Within the material below, tally every line that holds the word "LIGHT", then give the tally and nothing more.

******************************

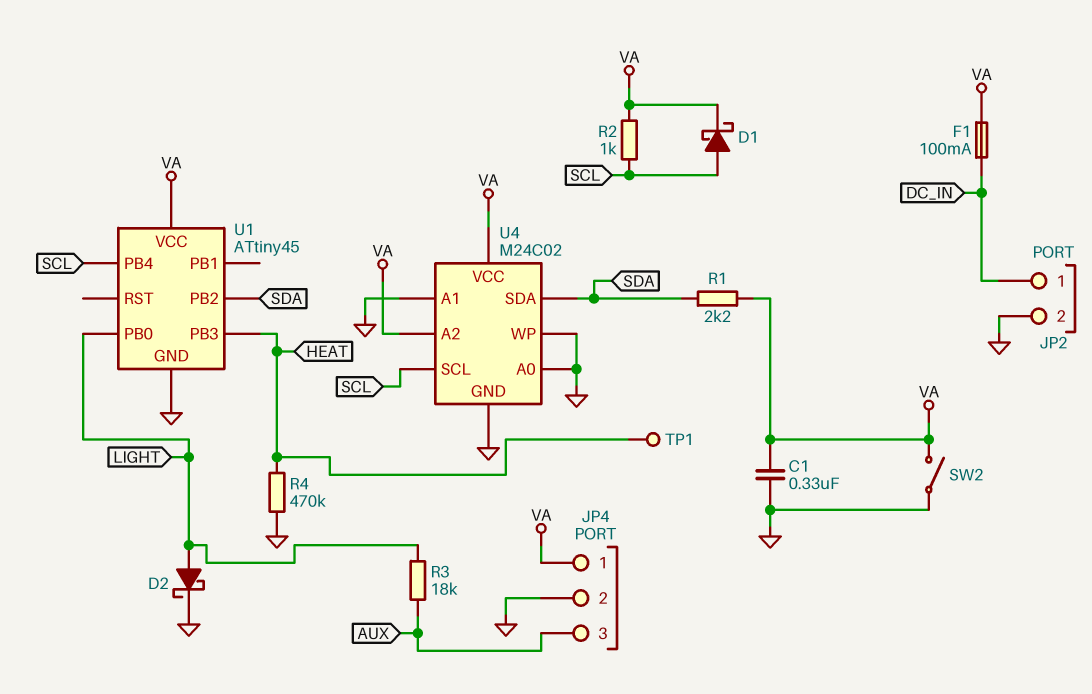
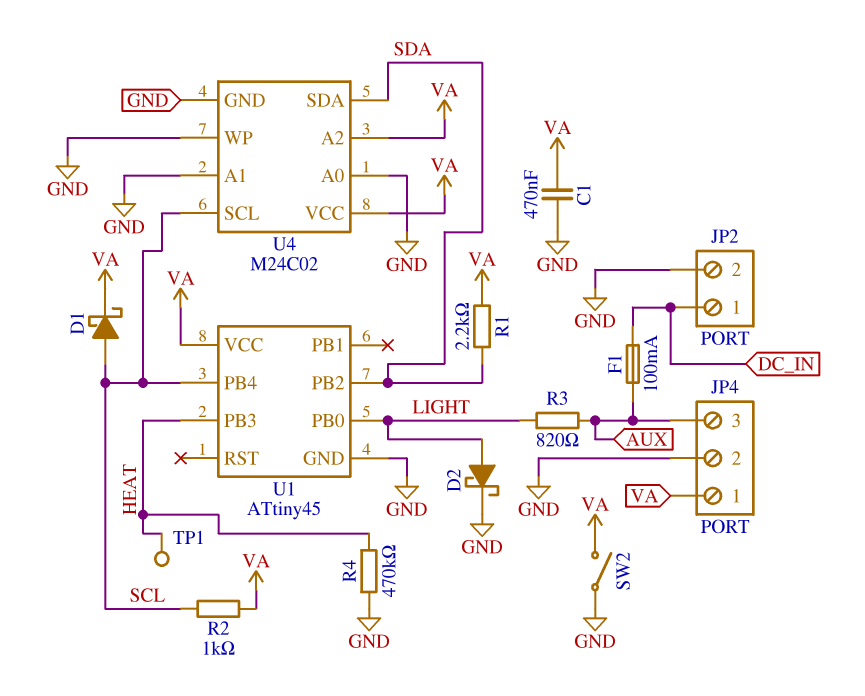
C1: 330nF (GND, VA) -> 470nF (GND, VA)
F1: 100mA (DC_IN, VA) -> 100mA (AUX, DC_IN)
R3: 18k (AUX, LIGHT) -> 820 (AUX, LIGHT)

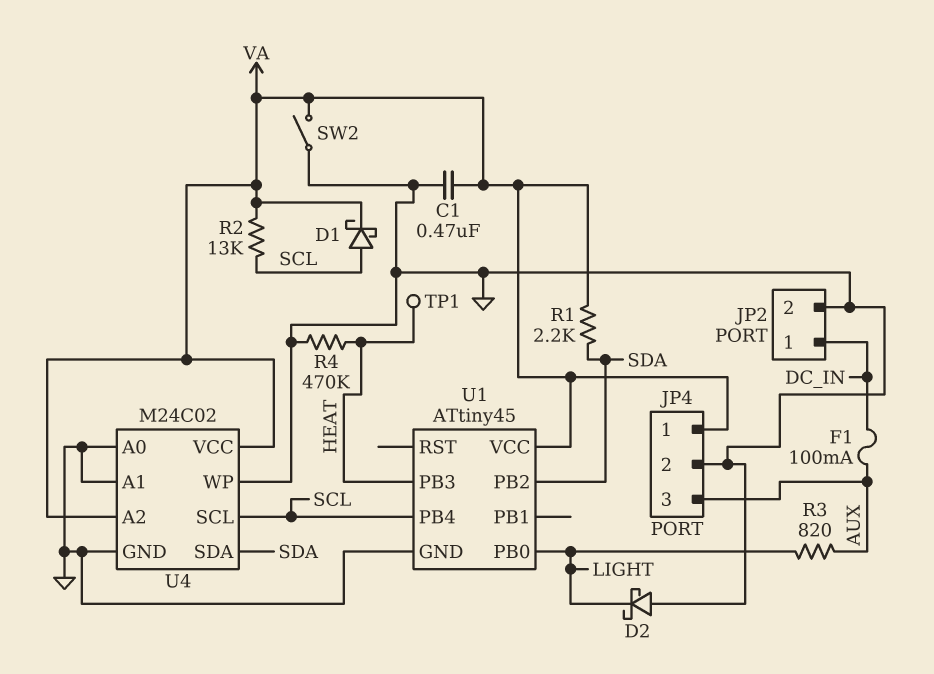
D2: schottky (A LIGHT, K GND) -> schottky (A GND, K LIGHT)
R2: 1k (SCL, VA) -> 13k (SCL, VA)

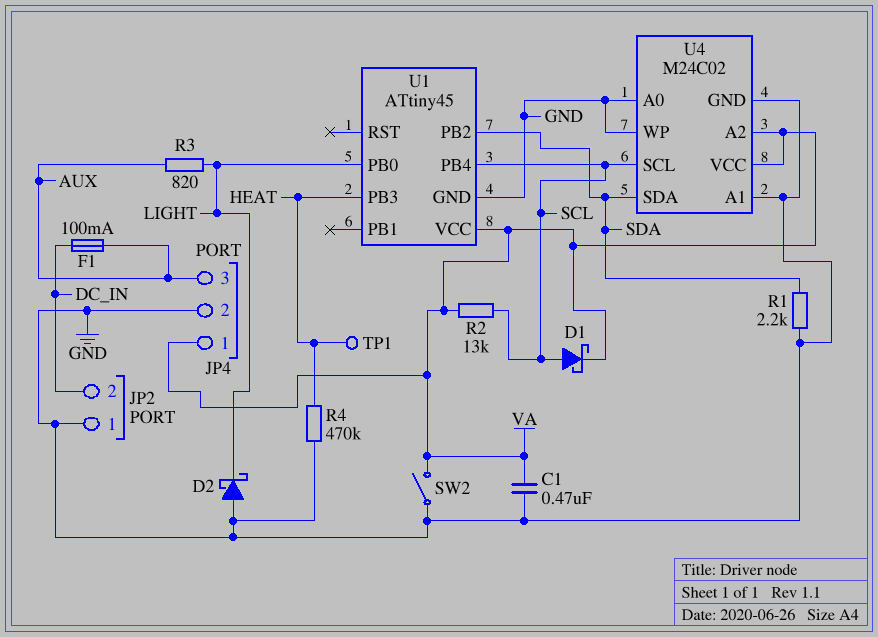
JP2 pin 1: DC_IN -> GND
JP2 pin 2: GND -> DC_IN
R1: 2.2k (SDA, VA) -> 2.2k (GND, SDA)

******************************

Exercise answer>
2